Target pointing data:
## BEGIN

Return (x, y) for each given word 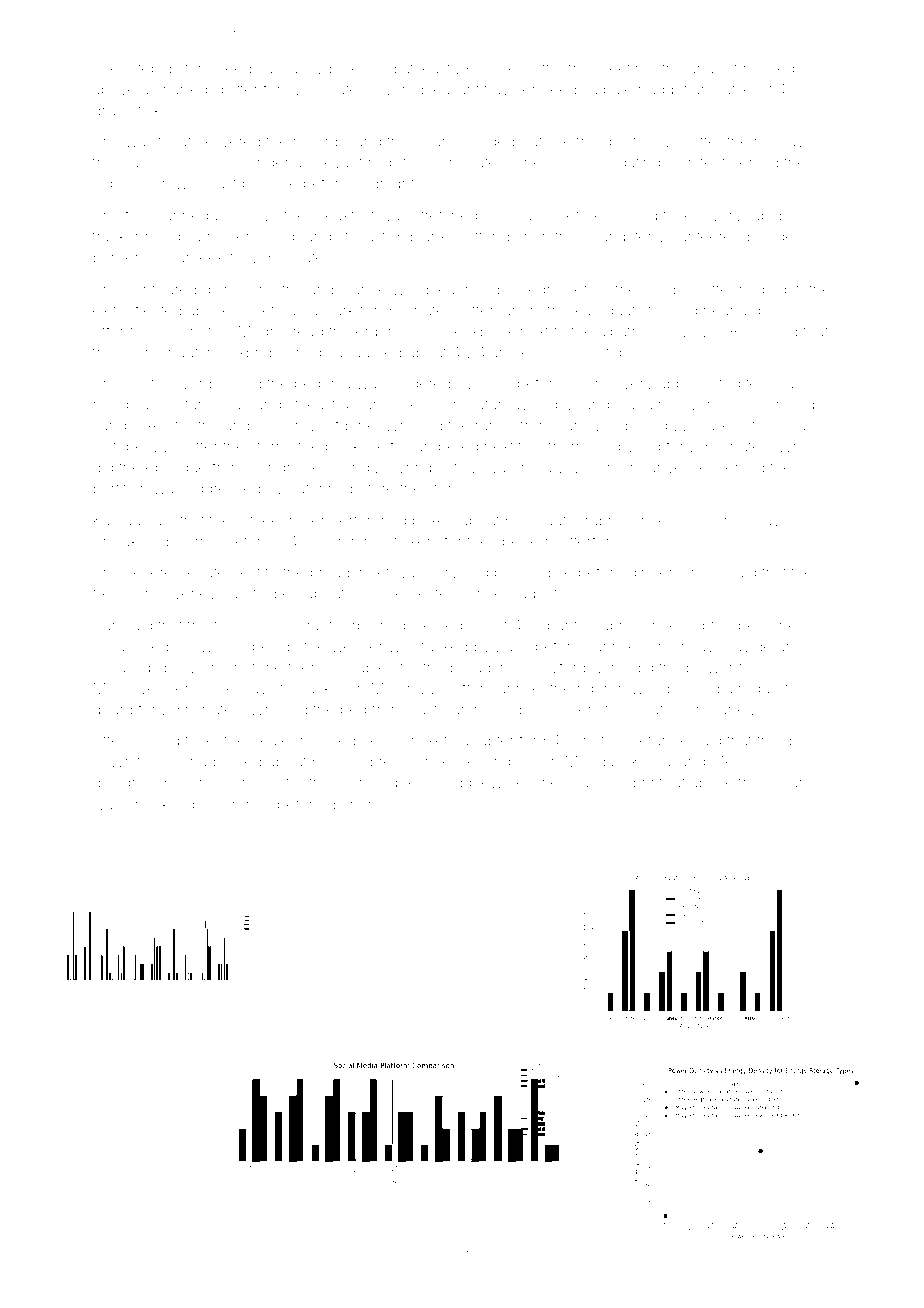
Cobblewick (481, 782)
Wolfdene (342, 425)
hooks (501, 68)
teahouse (778, 383)
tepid (154, 70)
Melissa (738, 761)
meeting (624, 70)
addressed (223, 488)
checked (156, 804)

## END

Copy every row above word for word, leaving out the pictures.

FINISHED TASK:
Return (x, y) for each given word 
Cobblewick (481, 782)
Wolfdene (342, 425)
hooks (501, 68)
teahouse (778, 383)
tepid (154, 70)
Melissa (738, 761)
meeting (624, 70)
addressed (223, 488)
checked (156, 804)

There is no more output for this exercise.